— Exercise brief —
When you repeat the entries below, keep each word exactly as it is and drop the pictures.
....
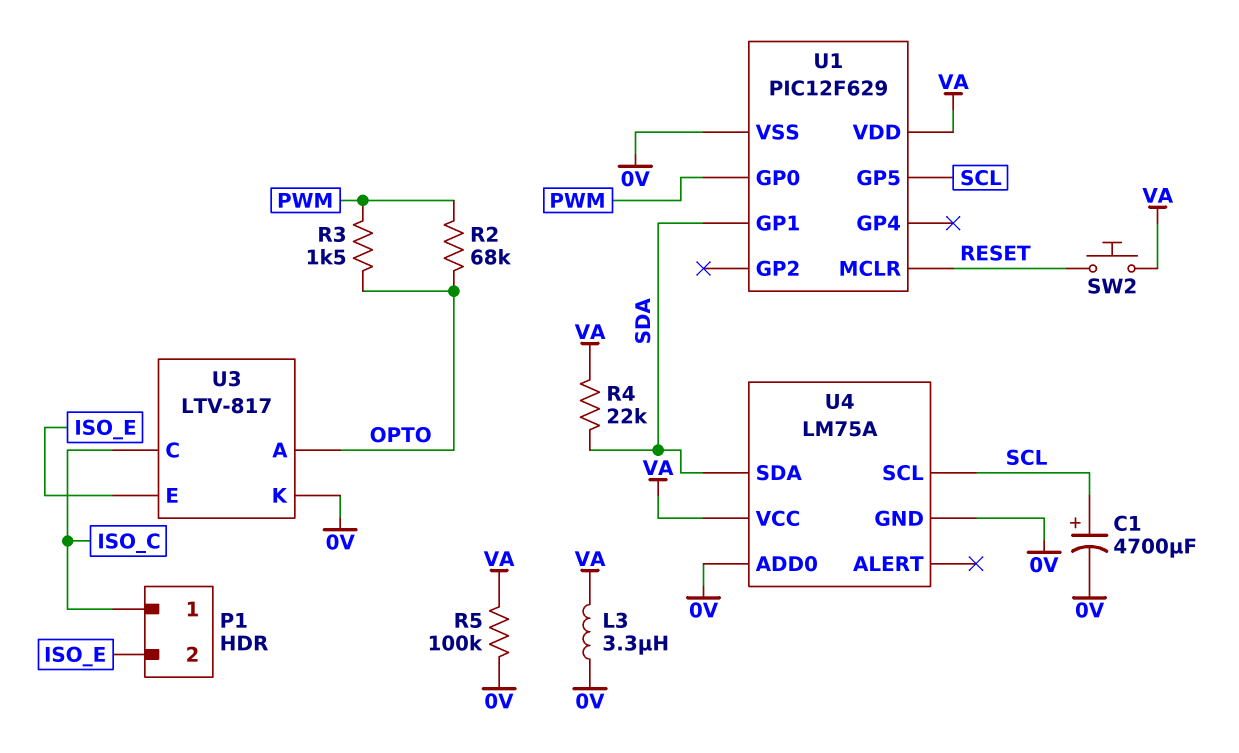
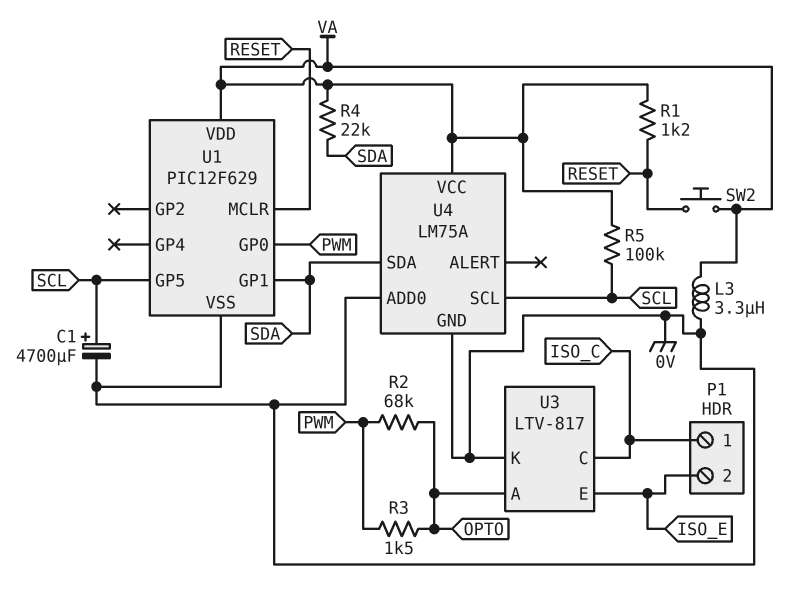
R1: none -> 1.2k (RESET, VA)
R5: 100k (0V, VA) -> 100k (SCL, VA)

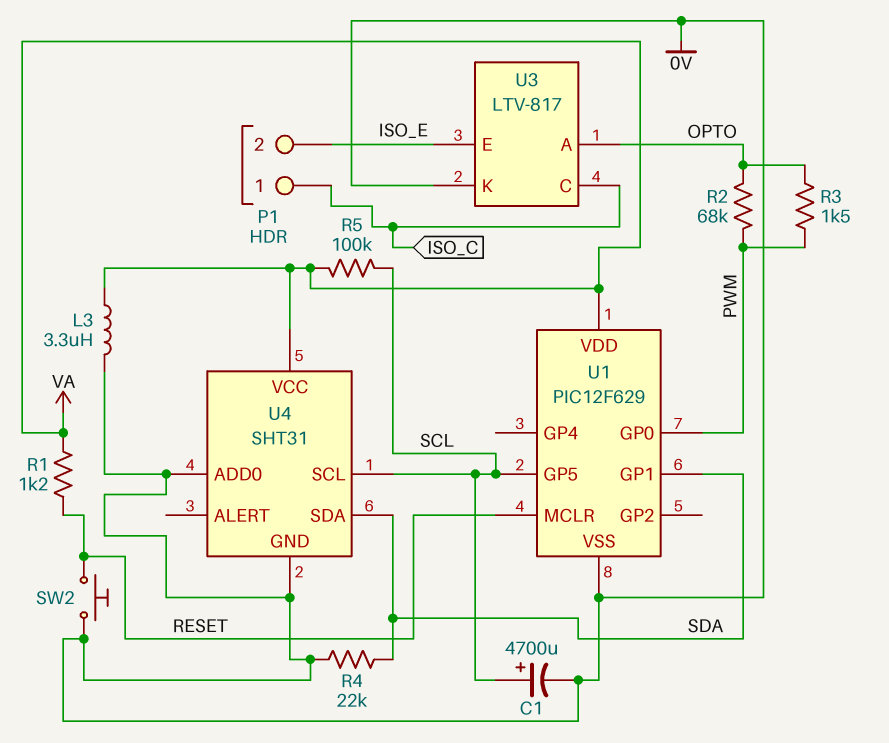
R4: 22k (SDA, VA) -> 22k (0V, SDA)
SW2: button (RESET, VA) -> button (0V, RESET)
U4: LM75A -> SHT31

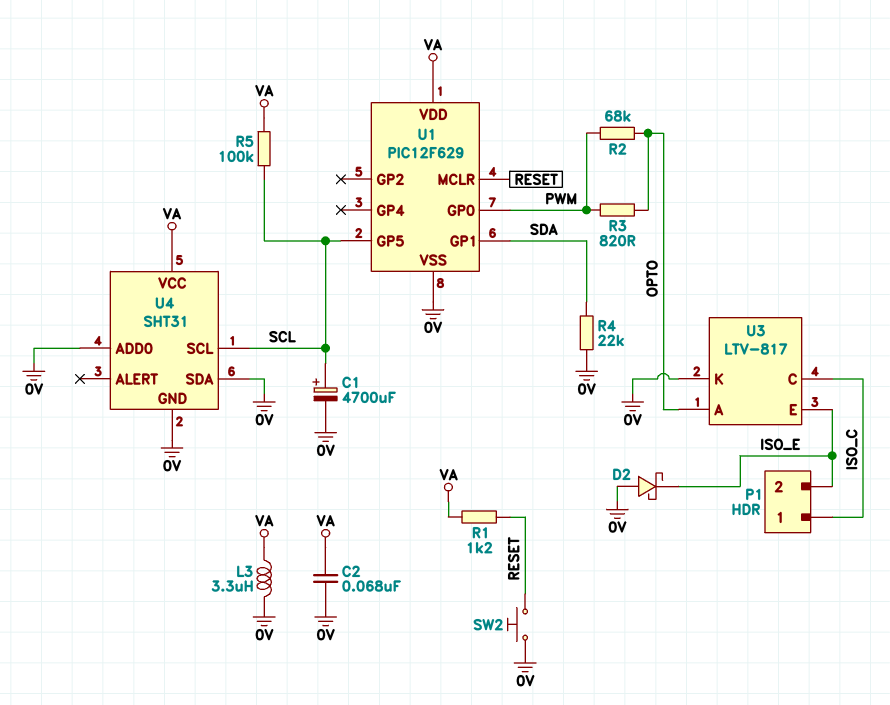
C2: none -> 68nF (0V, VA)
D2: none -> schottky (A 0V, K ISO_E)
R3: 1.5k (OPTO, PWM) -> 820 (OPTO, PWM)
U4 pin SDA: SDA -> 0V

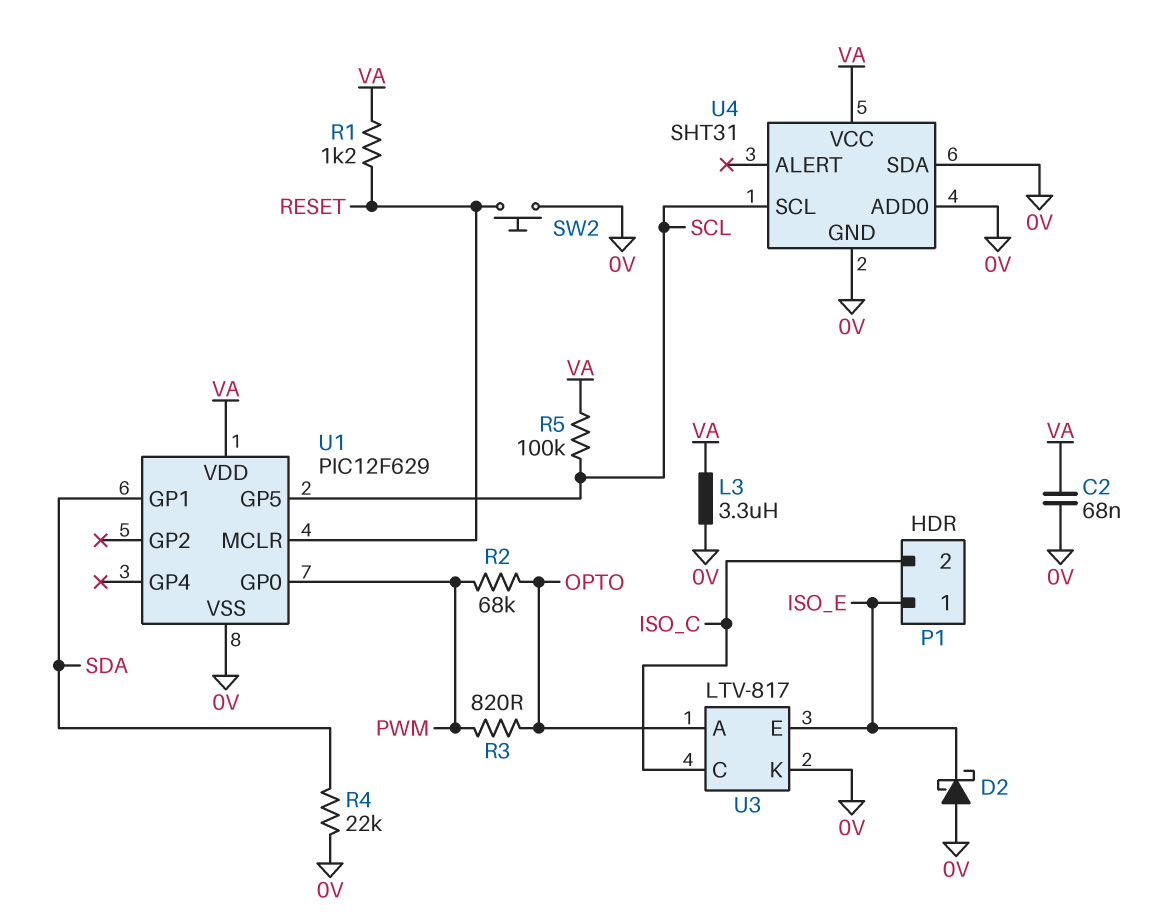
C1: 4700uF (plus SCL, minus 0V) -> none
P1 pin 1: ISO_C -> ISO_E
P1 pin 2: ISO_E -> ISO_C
....
— Task output —
R1: none -> 1.2k (RESET, VA)
R5: 100k (0V, VA) -> 100k (SCL, VA)

R4: 22k (SDA, VA) -> 22k (0V, SDA)
SW2: button (RESET, VA) -> button (0V, RESET)
U4: LM75A -> SHT31

C2: none -> 68nF (0V, VA)
D2: none -> schottky (A 0V, K ISO_E)
R3: 1.5k (OPTO, PWM) -> 820 (OPTO, PWM)
U4 pin SDA: SDA -> 0V

C1: 4700uF (plus SCL, minus 0V) -> none
P1 pin 1: ISO_C -> ISO_E
P1 pin 2: ISO_E -> ISO_C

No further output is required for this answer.